## What you have to do
Lines with the string "brown" in the data below: report how many there are, and write nothing but the number.

BEGIN Extracted records

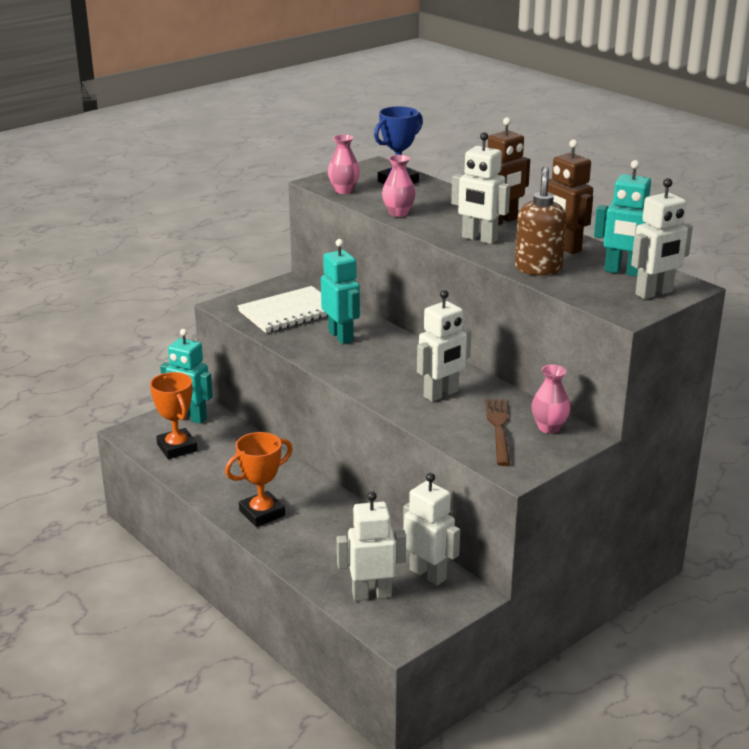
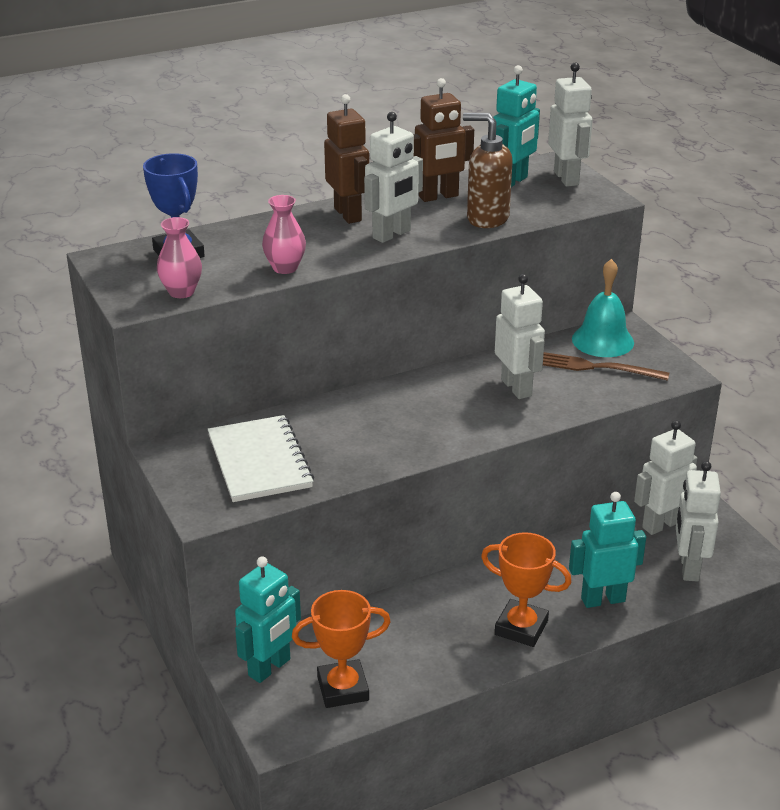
camera: 75 degrees left, 5 degrees up
(262, 513) = (521, 628): orange trophy -> orange trophy turned 45 degrees counterclockwise
(341, 336) = (349, 431): turquoise robot -> turquoise robot (602, 599)
(549, 428) = (602, 340): pink vase -> turquoise bell

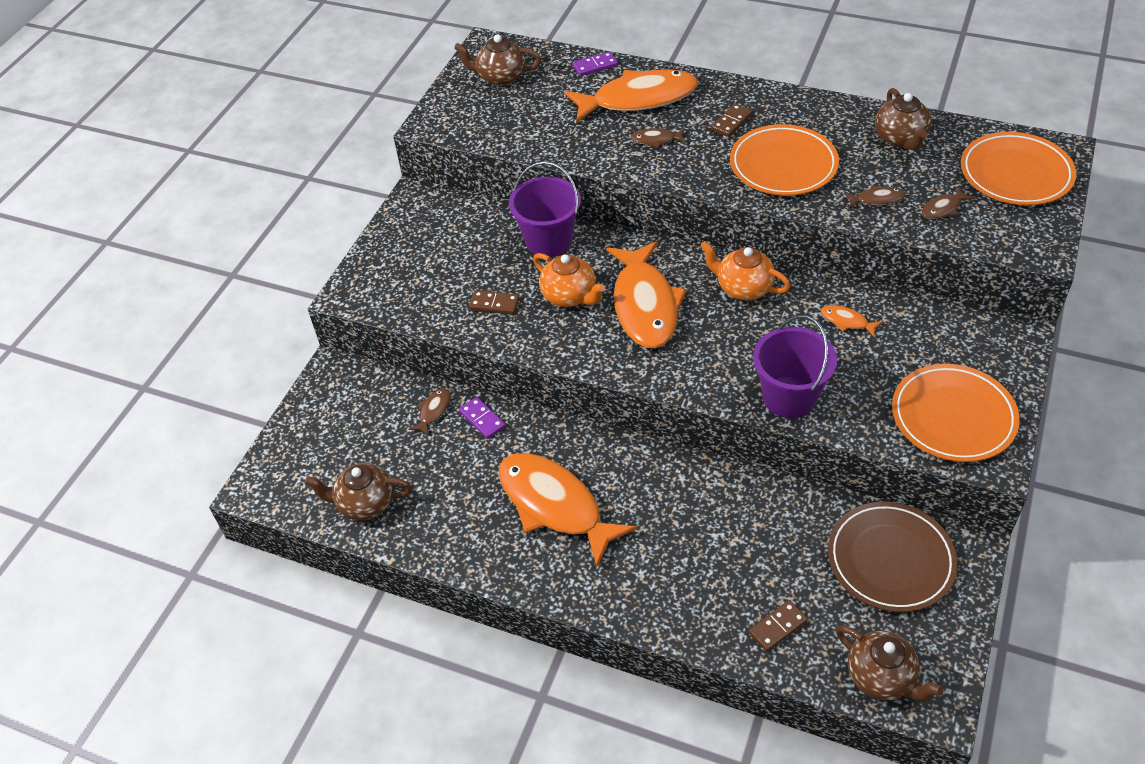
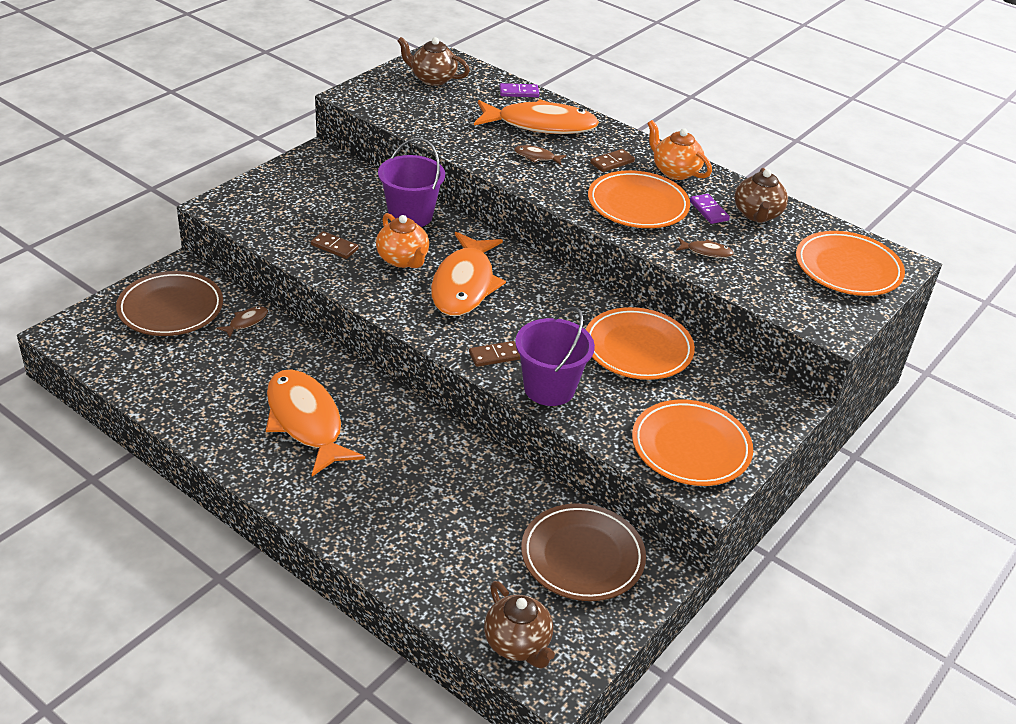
camera: 10 degrees right, 10 degrees down
(349, 421) = (171, 308): none -> brown plate
(365, 503) = (146, 371): brown teapot -> none
(482, 419) = (284, 340): purple domino -> purple domino (709, 211)
(743, 288) = (560, 297): orange teapot -> orange teapot (675, 171)
(778, 627) = (446, 575): brown domino -> brown domino (495, 356)
(847, 321) = (638, 348): orange fish -> orange plate
(943, 208) = (763, 275): brown fish -> none

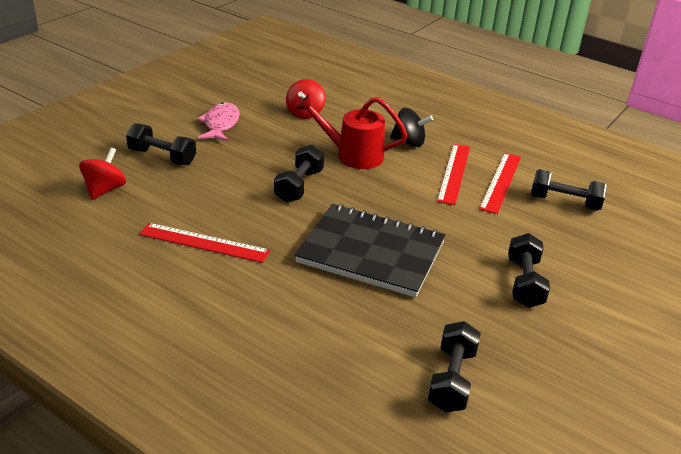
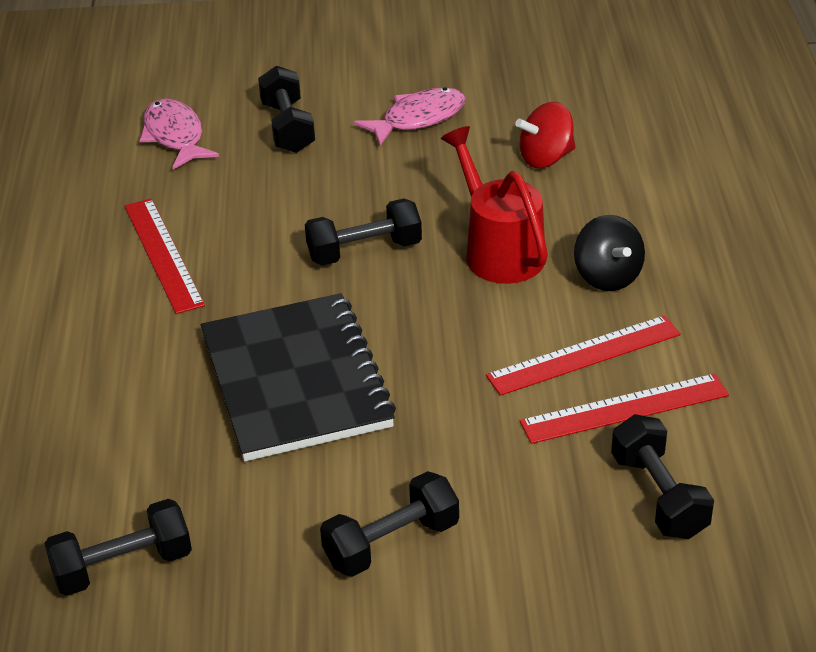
camera: 55 degrees right, 5 degrees up
(105, 190) = (175, 136): red spinning top -> pink fish

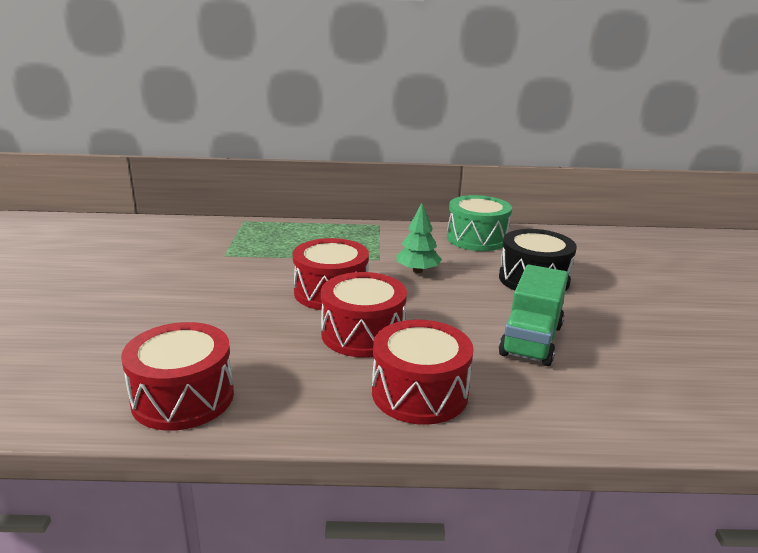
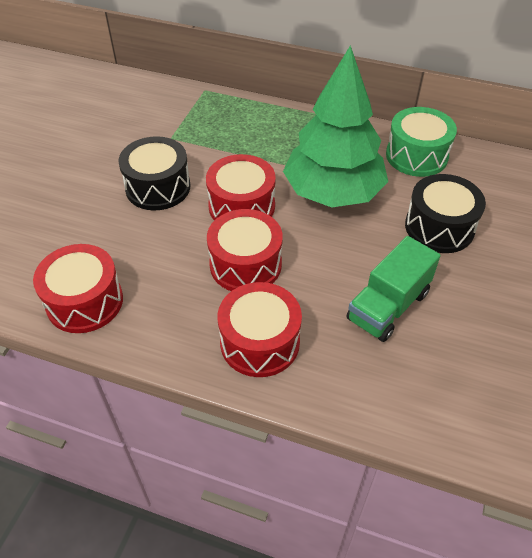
camera: 20 degrees right, 25 degrees up
(229, 291) = (158, 187): none -> black drum
(417, 271) = (333, 192): green tree -> green tree, size x2.31

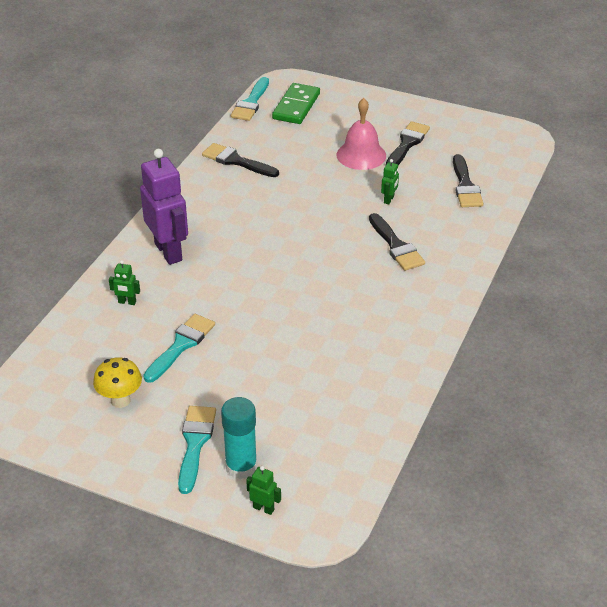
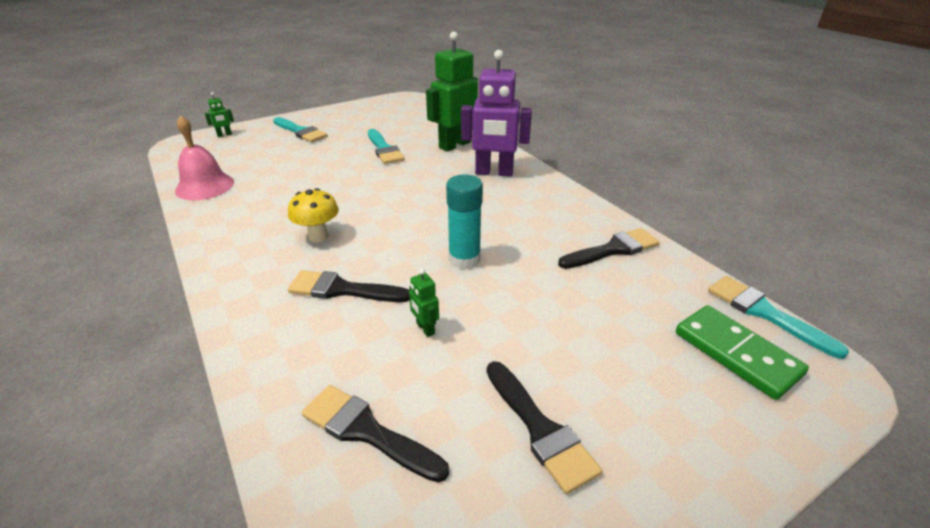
camera: 125 degrees right, 5 degrees down
(120, 400) = (369, 123): yellow mushroom -> yellow mushroom (318, 236)
(127, 302) = (454, 145): green robot -> green robot, size x2.38
(241, 467) = (260, 138): turquoise glue stick -> turquoise glue stick (464, 259)
(361, 155) = (549, 356): pink bell -> pink bell (205, 186)

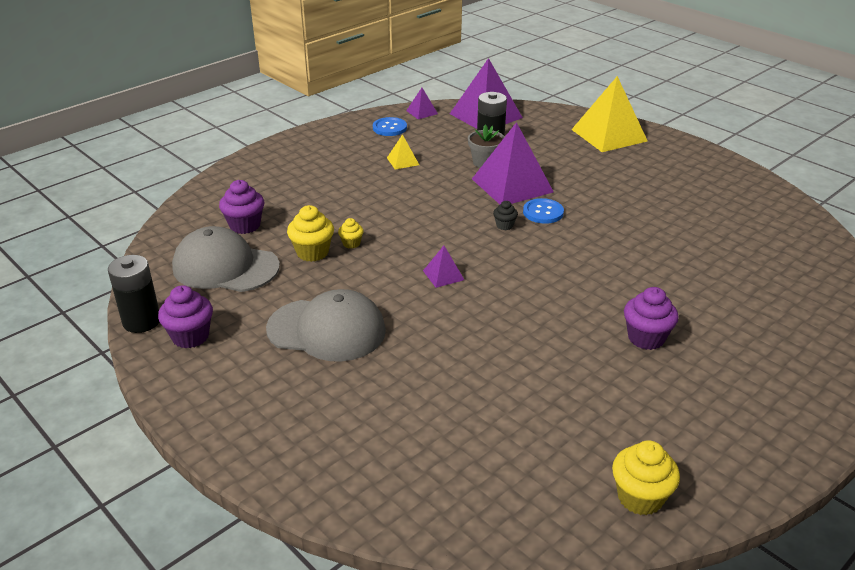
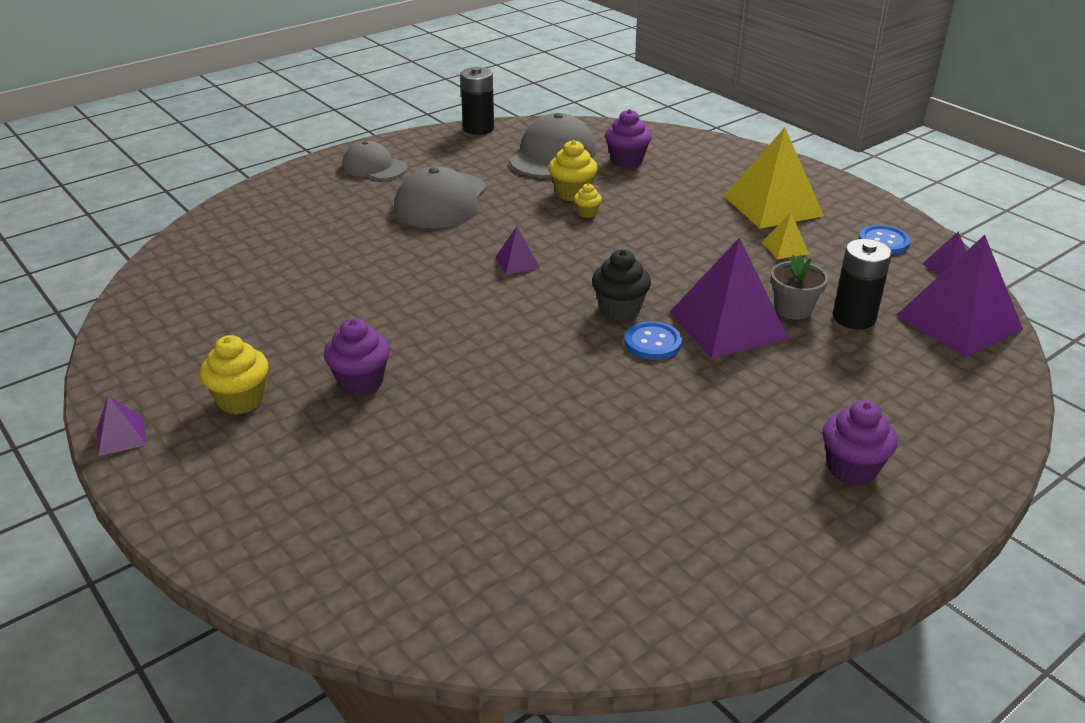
camera: 95 degrees right, 0 degrees up
(190, 336) = (451, 147): purple cupcake -> purple cupcake (852, 468)
(237, 391) = (374, 167): none -> grey cap
(504, 225) = (619, 309): black cupcake -> black cupcake, size x1.80
(609, 135) = (927, 444): yellow pyramid -> yellow pyramid (773, 206)
(640, 497) = (145, 338): yellow cupcake -> yellow cupcake (241, 400)
(785, 466) = (121, 436): none -> purple pyramid

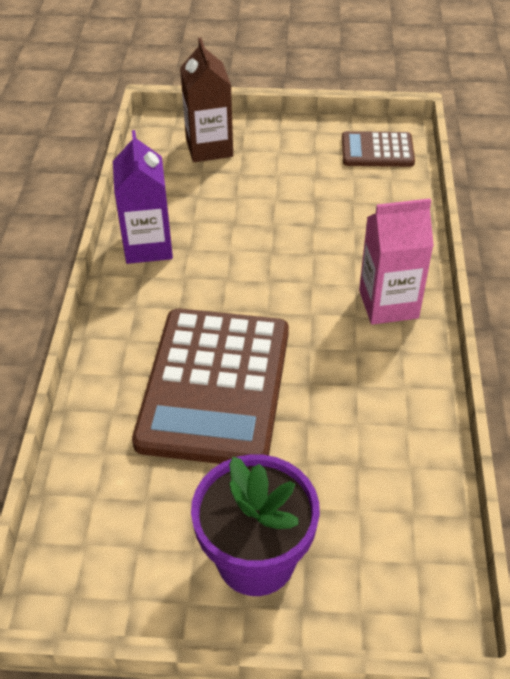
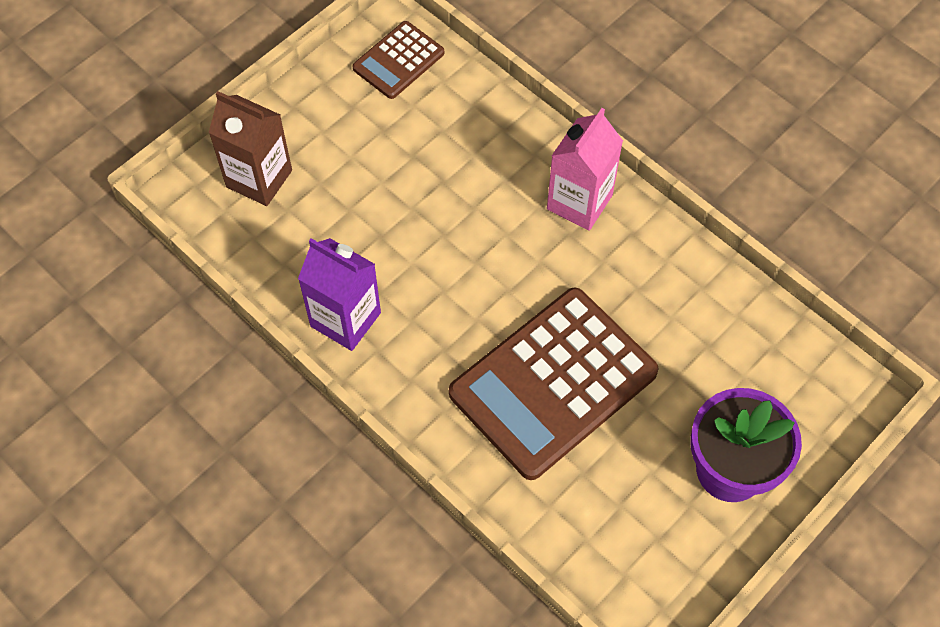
camera: 50 degrees left, 15 degrees up
(215, 386) = (553, 383): brown calculator -> brown calculator turned 90 degrees clockwise

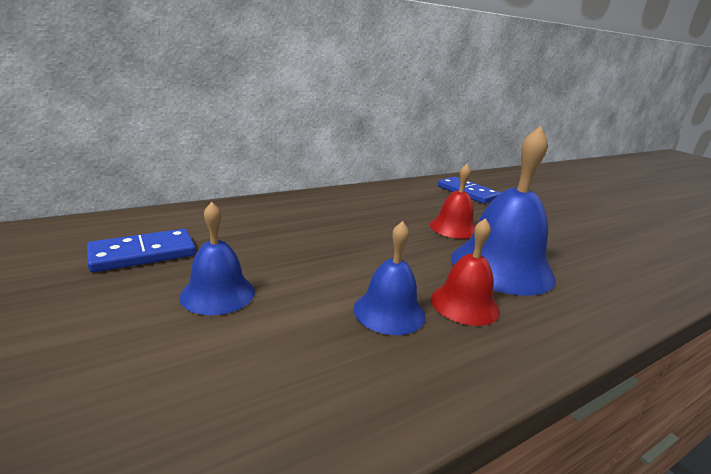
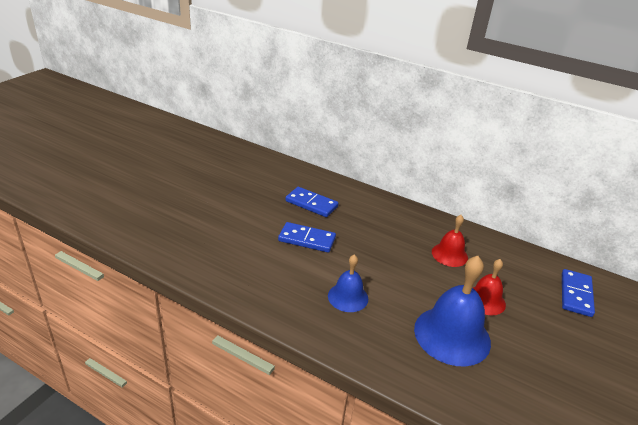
camera: 60 degrees right, 10 degrees up
(218, 293) = (307, 239): blue bell -> blue domino
(464, 304) = (385, 324): red bell -> red bell (449, 254)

END Extracted records

## Solution below
5